> _WHAT IS EXPECTED_:
Although the entries contain pictures, your copy should hold only their exact text.
(RECORDS FOR THIS TASK begins)
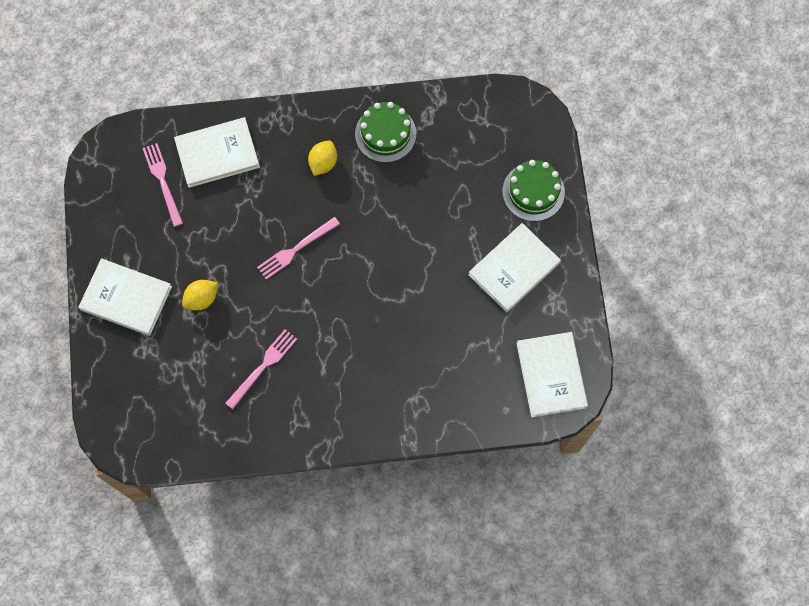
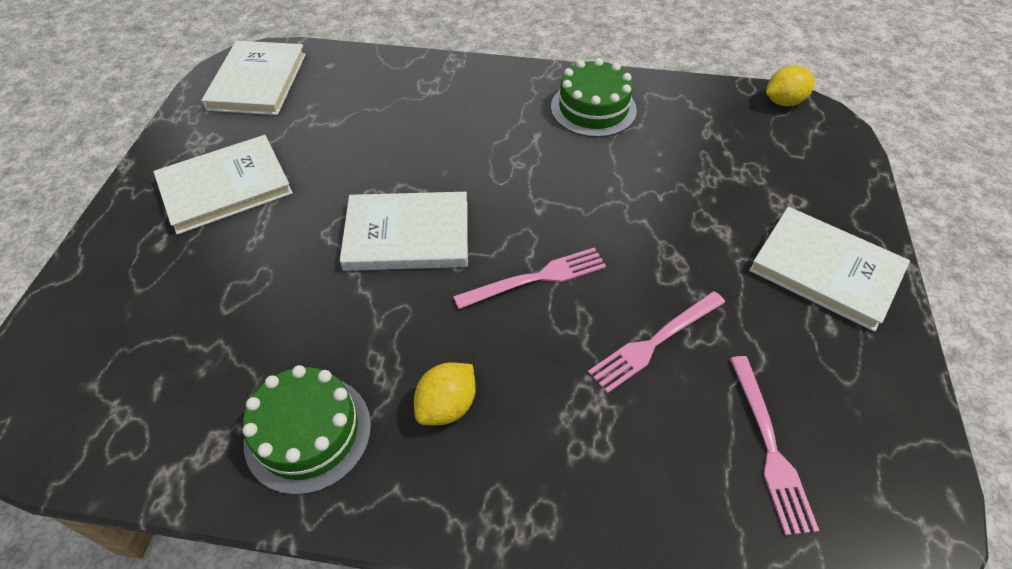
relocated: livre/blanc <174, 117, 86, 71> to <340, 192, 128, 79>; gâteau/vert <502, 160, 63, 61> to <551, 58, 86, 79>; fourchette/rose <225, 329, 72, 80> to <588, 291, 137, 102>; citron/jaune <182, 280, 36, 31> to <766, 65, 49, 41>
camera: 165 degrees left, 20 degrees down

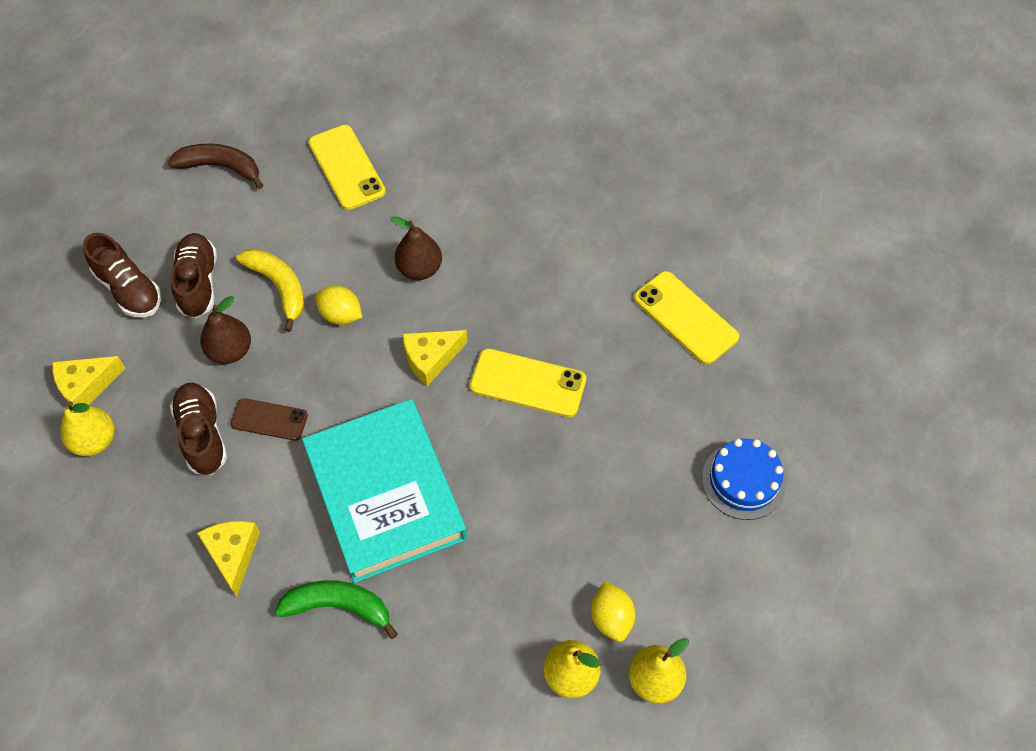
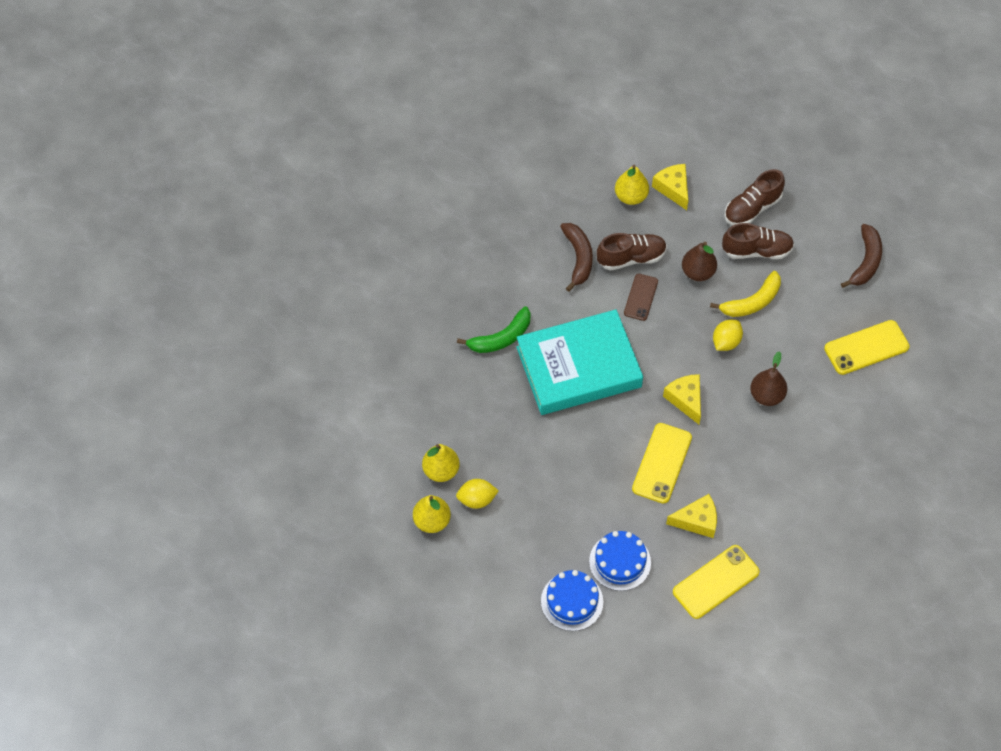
appeared: banane/marron <560, 223, 33, 69>; gâteau/bleu <589, 531, 62, 60>
relocated: fromage/jaune <197, 521, 63, 76> to <666, 494, 51, 44>
spun: banane/vert <275, 580, 123, 59> = <457, 306, 74, 47> 45 degrees clockwise
camera: 95 degrees right, 0 degrees up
(RECORDS FOR THIS TASK ends)
> _ANSWER_:
relocated: livre/blanc <174, 117, 86, 71> to <340, 192, 128, 79>; gâteau/vert <502, 160, 63, 61> to <551, 58, 86, 79>; fourchette/rose <225, 329, 72, 80> to <588, 291, 137, 102>; citron/jaune <182, 280, 36, 31> to <766, 65, 49, 41>
camera: 165 degrees left, 20 degrees down

appeared: banane/marron <560, 223, 33, 69>; gâteau/bleu <589, 531, 62, 60>
relocated: fromage/jaune <197, 521, 63, 76> to <666, 494, 51, 44>
spun: banane/vert <275, 580, 123, 59> = <457, 306, 74, 47> 45 degrees clockwise
camera: 95 degrees right, 0 degrees up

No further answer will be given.